(Task material begins)
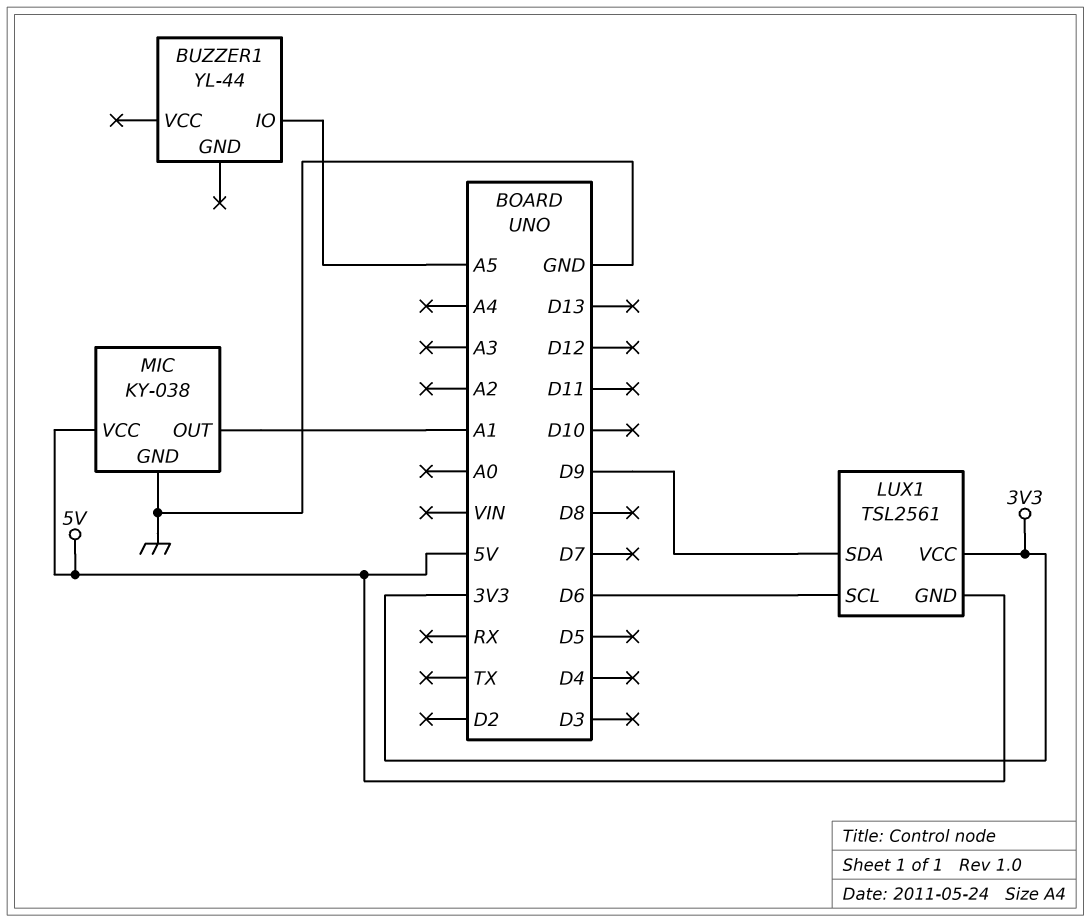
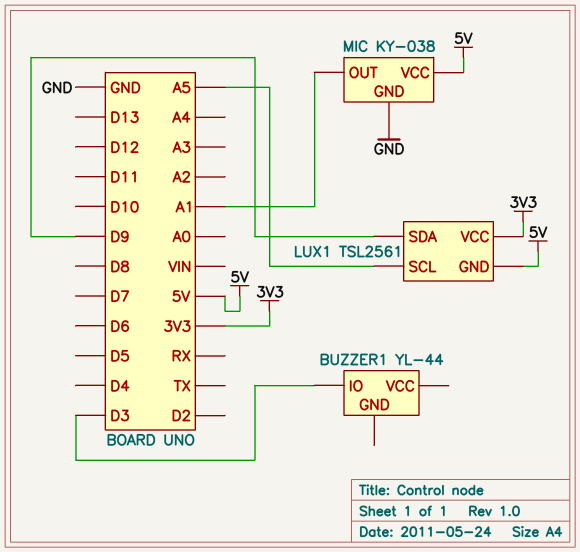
BUZZER1 pin IO: A5 -> D3
LUX1 pin SCL: D6 -> A5

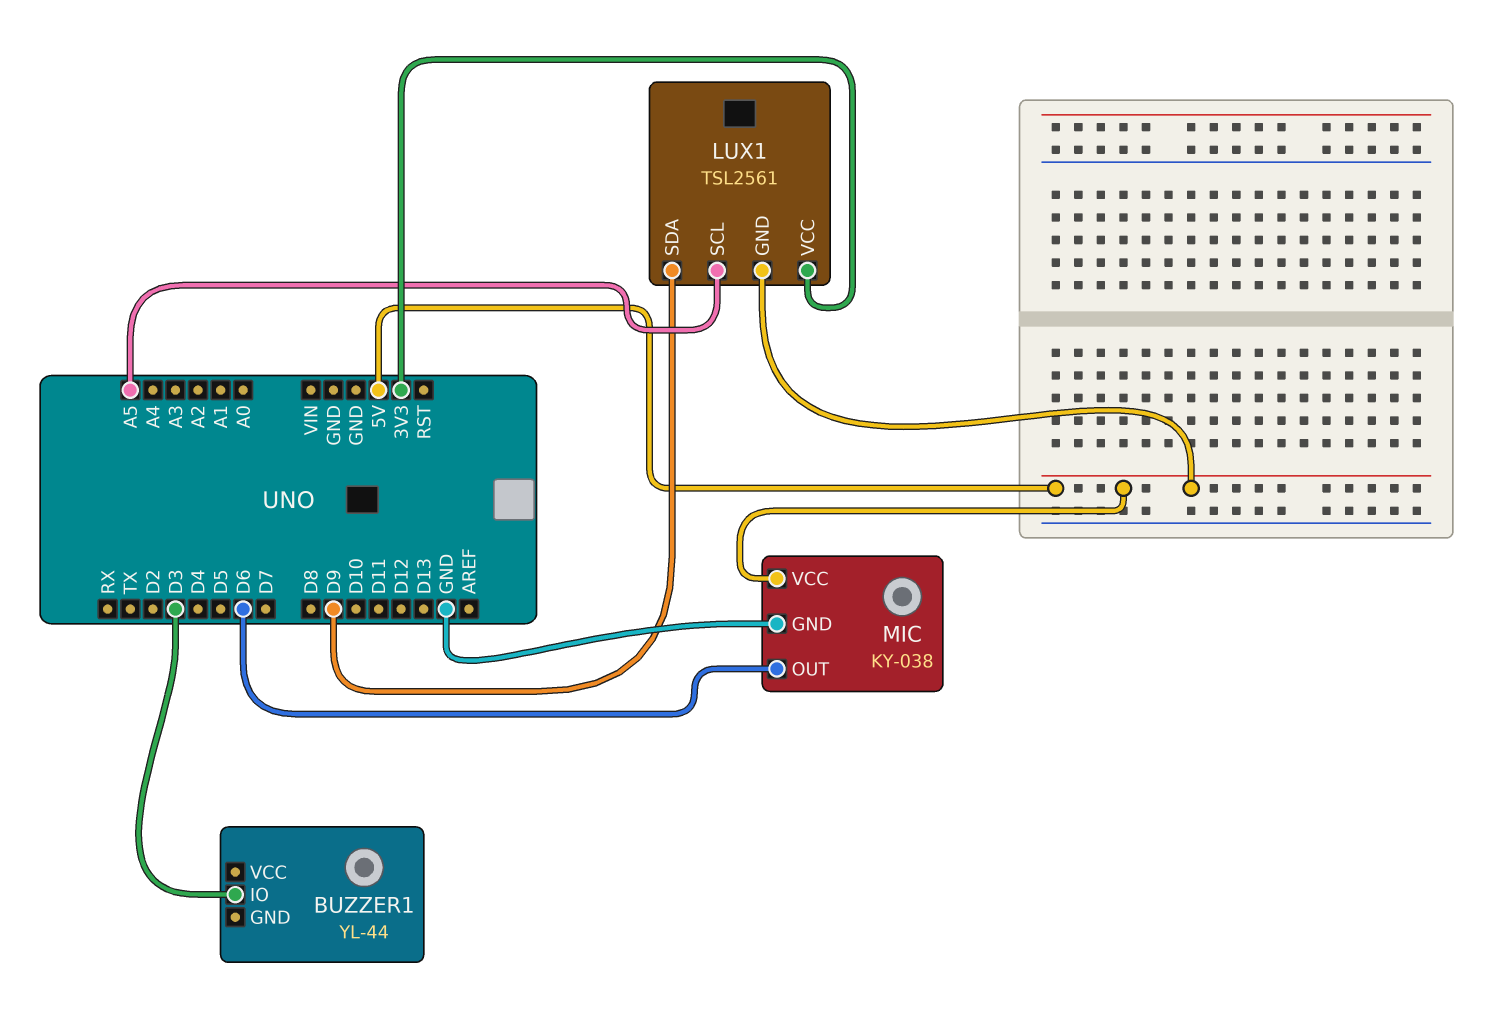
MIC pin OUT: A1 -> D6

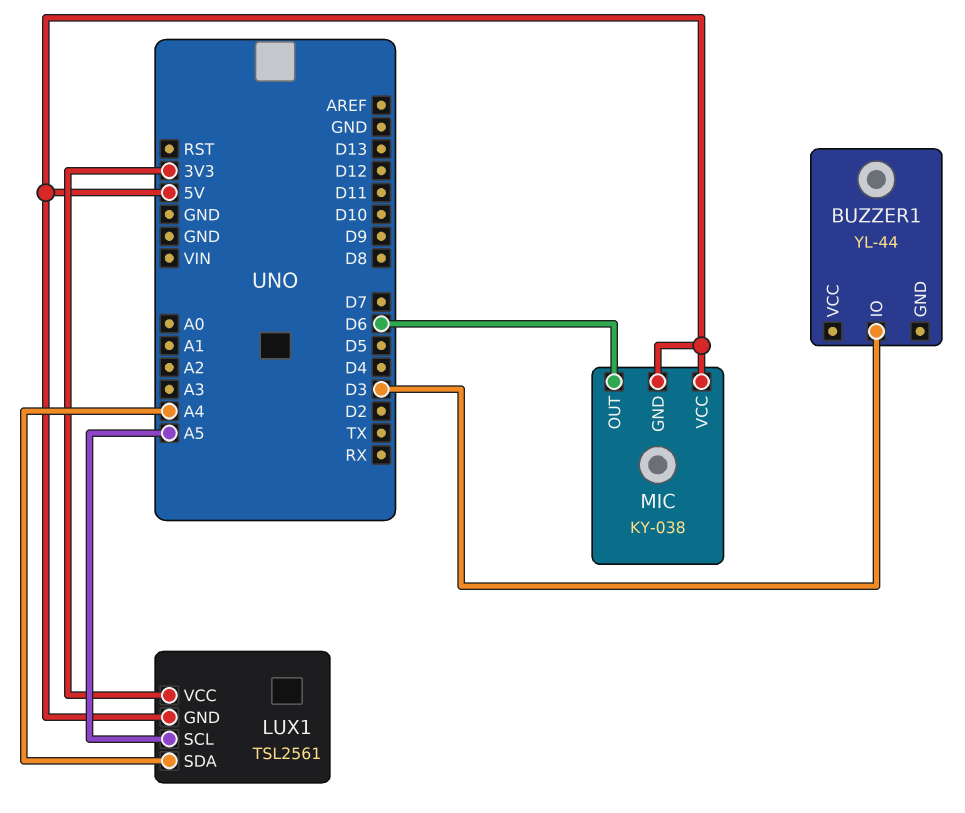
LUX1 pin SDA: D9 -> A4
MIC pin GND: GND -> 5V

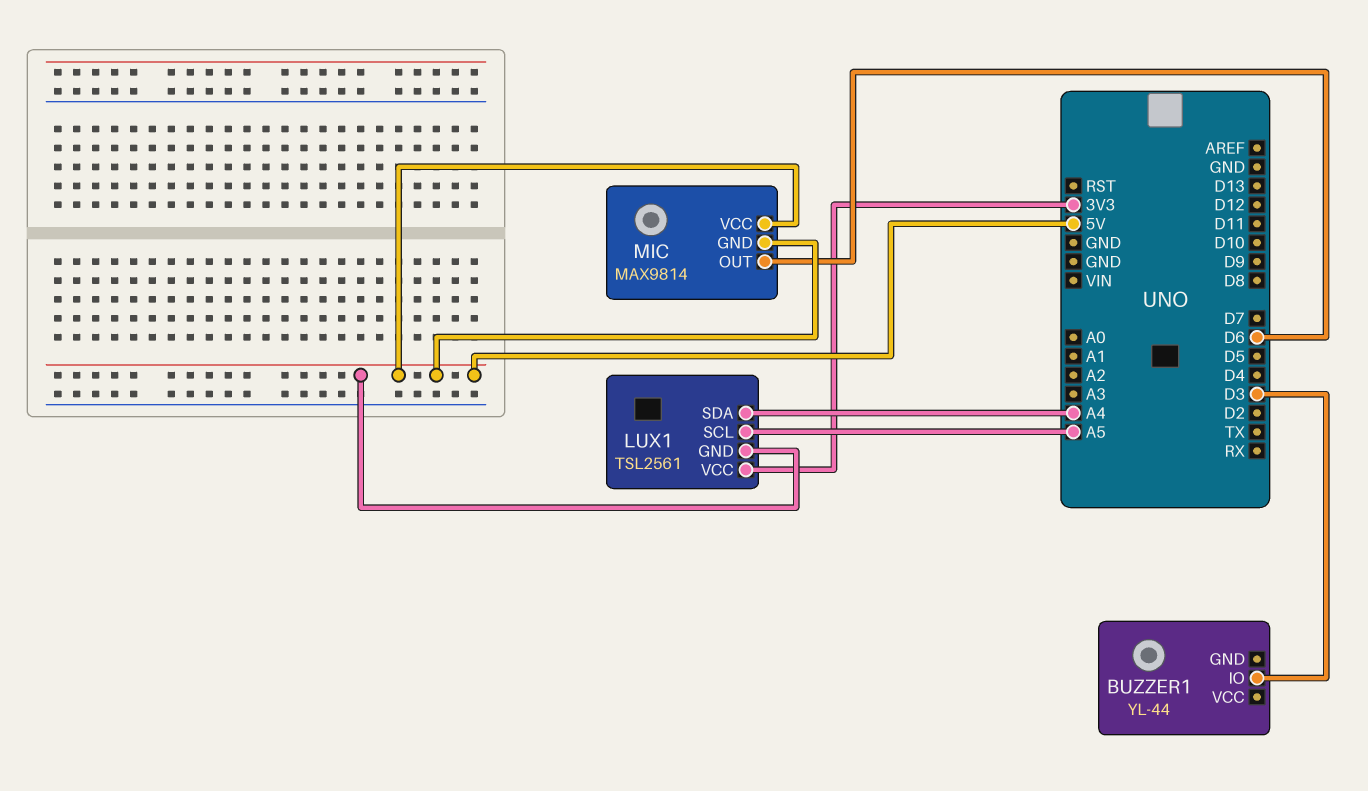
MIC: KY-038 -> MAX9814

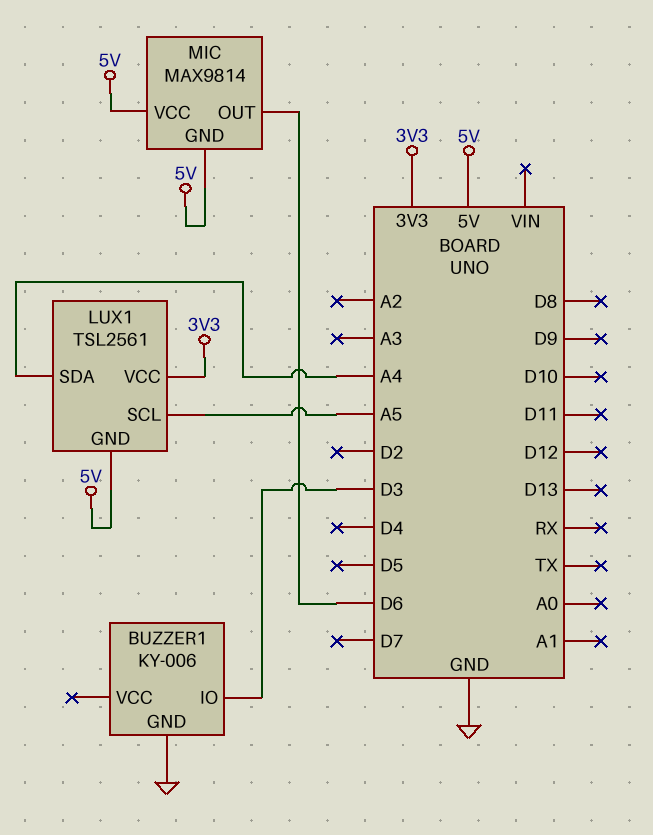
BUZZER1: YL-44 -> KY-006
BUZZER1 pin GND: none -> GND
(Task material ends)
The task:
Print the listing exactly, pictures excluded.

Response to this task:
BUZZER1 pin IO: A5 -> D3
LUX1 pin SCL: D6 -> A5

MIC pin OUT: A1 -> D6

LUX1 pin SDA: D9 -> A4
MIC pin GND: GND -> 5V

MIC: KY-038 -> MAX9814

BUZZER1: YL-44 -> KY-006
BUZZER1 pin GND: none -> GND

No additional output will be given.